REQUIRED ACTION |
Find the string "none" in the data, and copy out each line that has it.

SOURCE RECORDS |
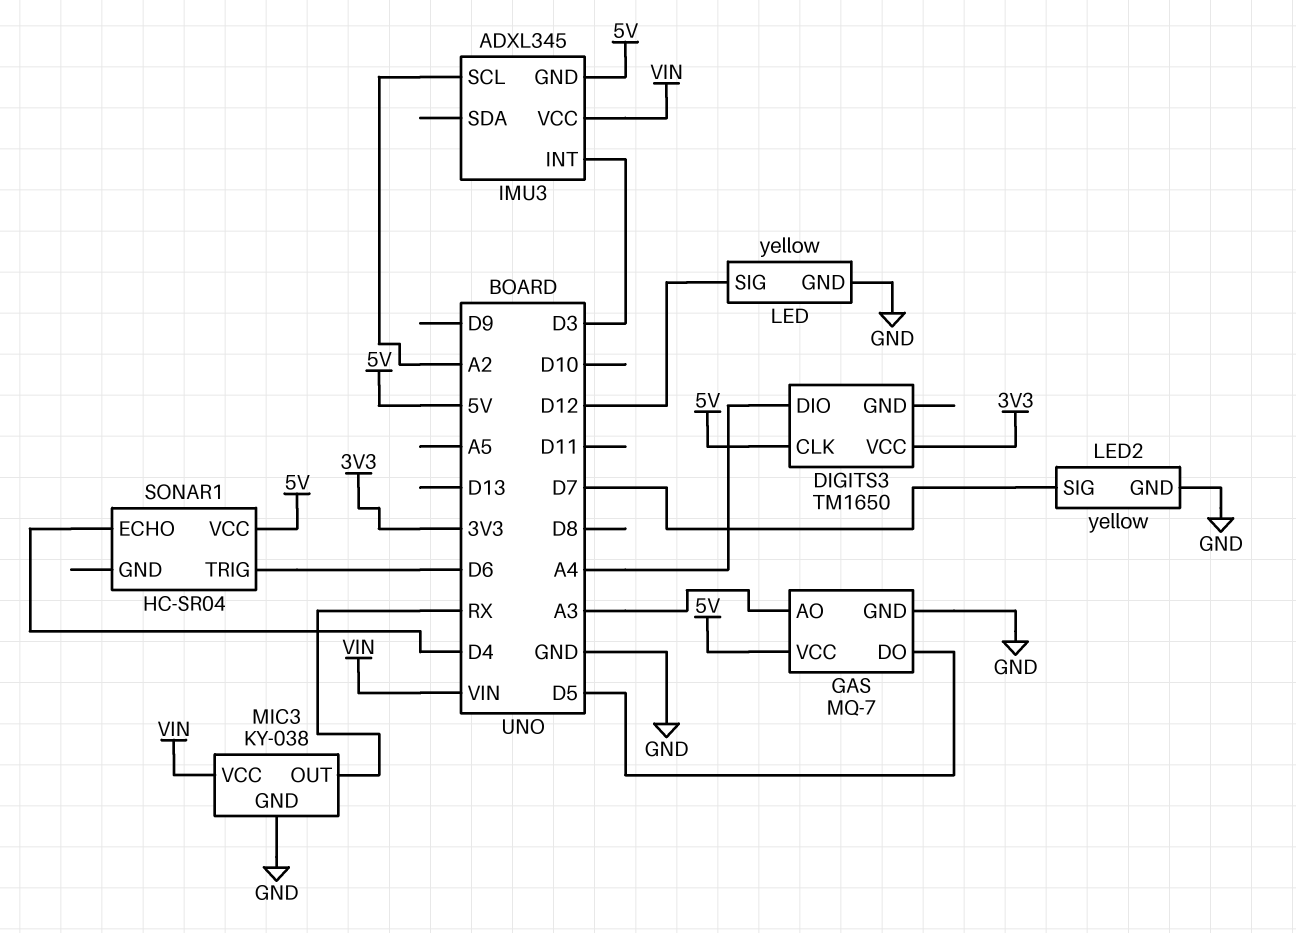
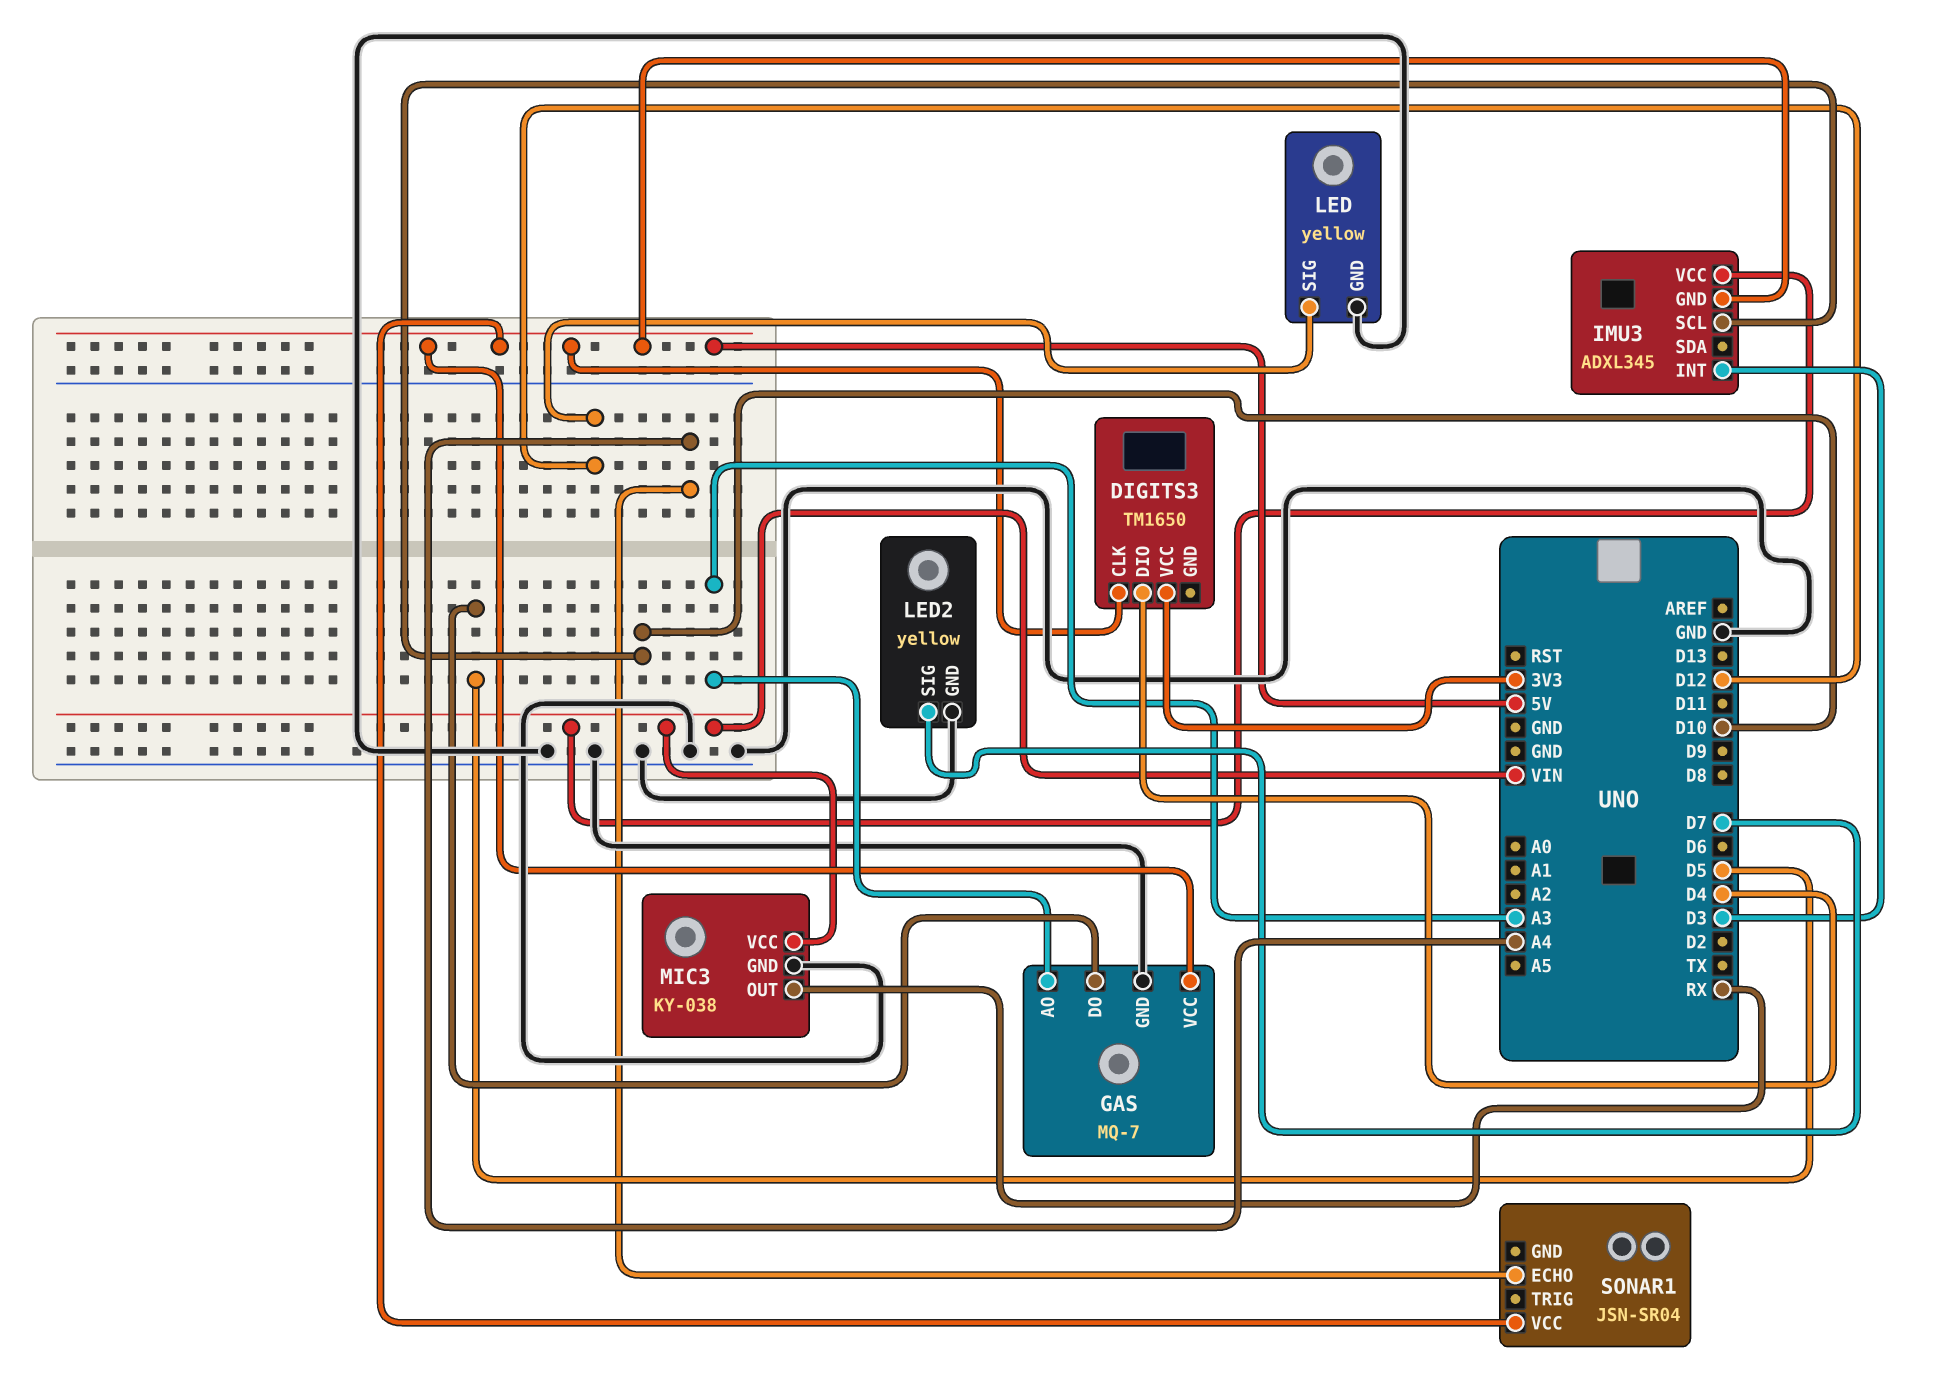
DIGITS3 pin DIO: A4 -> D4
IMU3 pin SCL: A2 -> D10
SONAR1: HC-SR04 -> JSN-SR04
SONAR1 pin ECHO: D4 -> A4
SONAR1 pin TRIG: D6 -> none

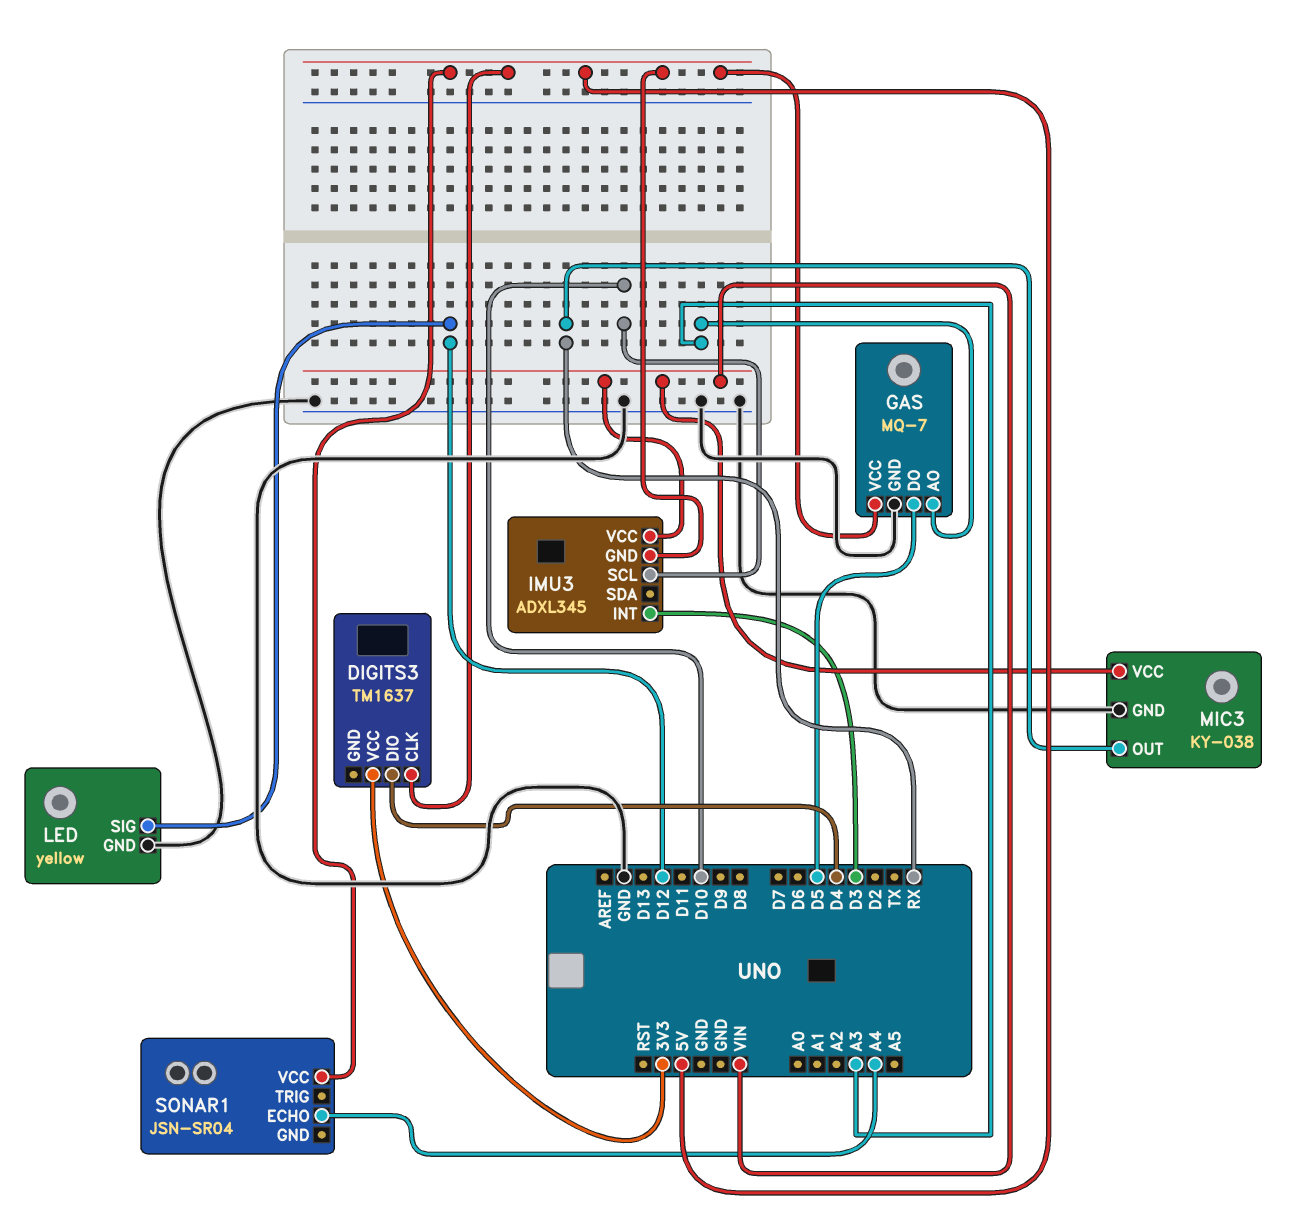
DIGITS3: TM1650 -> TM1637
LED2: yellow -> none
LED2 pin GND: GND -> none
LED2 pin SIG: D7 -> none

RESPONSE TO THIS EXERCISE |
SONAR1 pin TRIG: D6 -> none
LED2: yellow -> none
LED2 pin GND: GND -> none
LED2 pin SIG: D7 -> none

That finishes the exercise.